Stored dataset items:

--------------------

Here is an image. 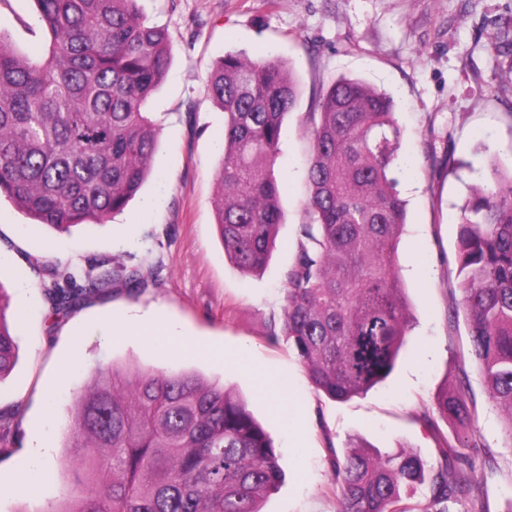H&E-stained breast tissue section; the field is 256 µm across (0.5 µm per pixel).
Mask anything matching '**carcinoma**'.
<instances>
[{"label": "carcinoma", "instance_id": "1", "mask_svg": "<svg viewBox=\"0 0 512 512\" xmlns=\"http://www.w3.org/2000/svg\"><path fill=\"white\" fill-rule=\"evenodd\" d=\"M138 0H35L45 50L23 57L0 31V196L38 227L106 224L151 173L161 123L147 105L171 63L167 29L148 23ZM512 46V30L488 40ZM289 63L226 52L204 79L205 99L224 112L214 177L224 253L244 274L261 271L284 223L286 186L274 176L282 127L298 105ZM311 155L305 221L285 275L280 333L313 386L333 400L362 395L393 371L410 331L398 268L407 203L397 190L401 128L392 97L341 77L304 118ZM460 208L456 260L471 351L489 399L504 413L512 448V166L479 175ZM135 292L141 271H115ZM107 279L52 269L43 283L51 312L67 314ZM18 345L0 307V378ZM436 412L469 421L443 390ZM17 427L0 413V455ZM443 470L429 478L405 448L350 449L336 467V512H408L403 496L430 481L432 504L468 489L450 479L461 446L435 433ZM66 454L70 491L51 512H260L284 471L271 434L247 404L198 373L98 367L76 397Z\"/></svg>", "mask_w": 512, "mask_h": 512}]
</instances>
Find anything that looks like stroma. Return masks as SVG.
<instances>
[{"label":"stroma","mask_w":512,"mask_h":512,"mask_svg":"<svg viewBox=\"0 0 512 512\" xmlns=\"http://www.w3.org/2000/svg\"><path fill=\"white\" fill-rule=\"evenodd\" d=\"M149 23L166 27L171 65L149 100L162 122L153 174L103 226L69 234L33 231L27 216L0 199V283L11 296L10 322L19 344L13 371L0 379V411L16 414L19 432L1 468L28 466L32 441L54 451L33 468L42 500L66 492L60 473L67 410L86 372L120 361L164 370H195L224 382L269 430L282 452L285 479L261 512H336L333 453L349 442L406 447L428 467L439 457L423 414L434 413L447 388L474 411L471 424L440 422L465 444L452 477L470 491L450 512H508L512 448L501 435L502 411L488 398L470 350L455 259L459 209L474 171L512 164V53L494 55L489 33L512 28V0H139ZM33 0H0V29L20 55L45 44L35 31ZM274 50L299 84V105L283 126L275 166L288 192L286 221L265 270L246 275L224 253L215 225L213 173L224 145V114L204 98L203 80L227 51ZM356 77L388 91L402 128V158L412 171L398 188L407 223L398 270L414 317L406 352L394 372L366 394L338 402L317 391L271 322L285 304V274L304 221L303 117L327 84ZM194 113H187L189 103ZM150 261L145 285L122 283L53 316L41 282L48 269L77 276ZM134 313L163 329L154 336L114 337ZM277 385L262 392L255 370Z\"/></svg>","instance_id":"obj_1"}]
</instances>
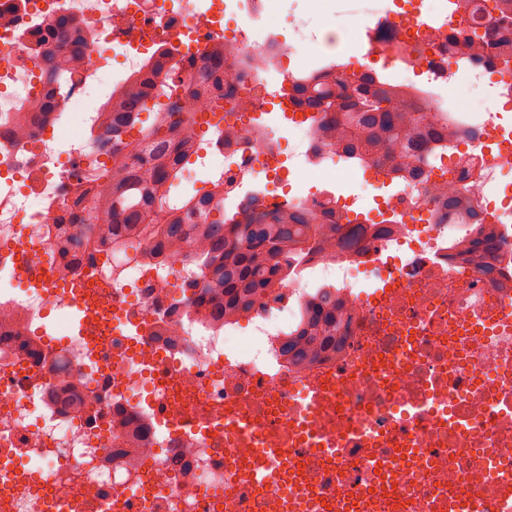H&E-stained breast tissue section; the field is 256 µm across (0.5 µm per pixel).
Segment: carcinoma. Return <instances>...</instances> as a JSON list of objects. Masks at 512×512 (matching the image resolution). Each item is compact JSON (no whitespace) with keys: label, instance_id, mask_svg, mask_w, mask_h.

--------------------

• **Given request**
Locate the line containing "Find anything that" in the records above, then output it and every line after it through the last, excluding pictures.

• **The response**
Find anything that looks like stroma. Return masks as SVG.
<instances>
[{"label":"stroma","mask_w":512,"mask_h":512,"mask_svg":"<svg viewBox=\"0 0 512 512\" xmlns=\"http://www.w3.org/2000/svg\"><path fill=\"white\" fill-rule=\"evenodd\" d=\"M149 23L166 27L171 65L149 100L162 122L153 174L103 226L69 234L33 231L27 216L0 199V283L11 296L10 322L19 344L13 371L0 379V411L16 414L19 432L1 468L28 466L32 441L54 451L33 468L42 500L66 492L60 473L67 410L86 372L120 361L164 370H195L224 382L269 430L282 452L285 479L261 512H336L333 453L349 442L406 447L428 467L439 457L423 414L434 413L447 388L474 411L471 424L440 422L465 444L452 477L470 491L450 512H508L512 448L501 435L502 411L488 398L470 350L455 259L459 209L474 171L512 164V53L494 55L489 33L512 28V0H139ZM33 0H0V29L20 55L45 44L35 31ZM274 50L299 84V105L283 126L275 166L288 192L286 221L265 270L246 275L224 253L215 225L213 173L224 145V114L204 98L203 80L227 51ZM356 77L388 91L402 128V158L412 171L398 188L407 223L398 270L414 317L406 352L394 372L366 394L338 402L317 391L271 322L285 304V274L304 221L303 117L327 84ZM194 113H187L189 103ZM150 261L145 285L122 283L53 316L41 282L48 269L77 276ZM134 313L163 329L154 336L114 337ZM277 385L262 392L255 370Z\"/></svg>","instance_id":"obj_1"}]
</instances>
H&E-stained breast tissue section; the field is 256 µm across (0.5 µm per pixel).
Segment: carcinoma. Return <instances>...</instances> as a JSON list of objects. Masks at 512×512 (matching the image resolution). Each item is compact JSON (no whitespace) with keys: label, instance_id, mask_svg, mask_w, mask_h.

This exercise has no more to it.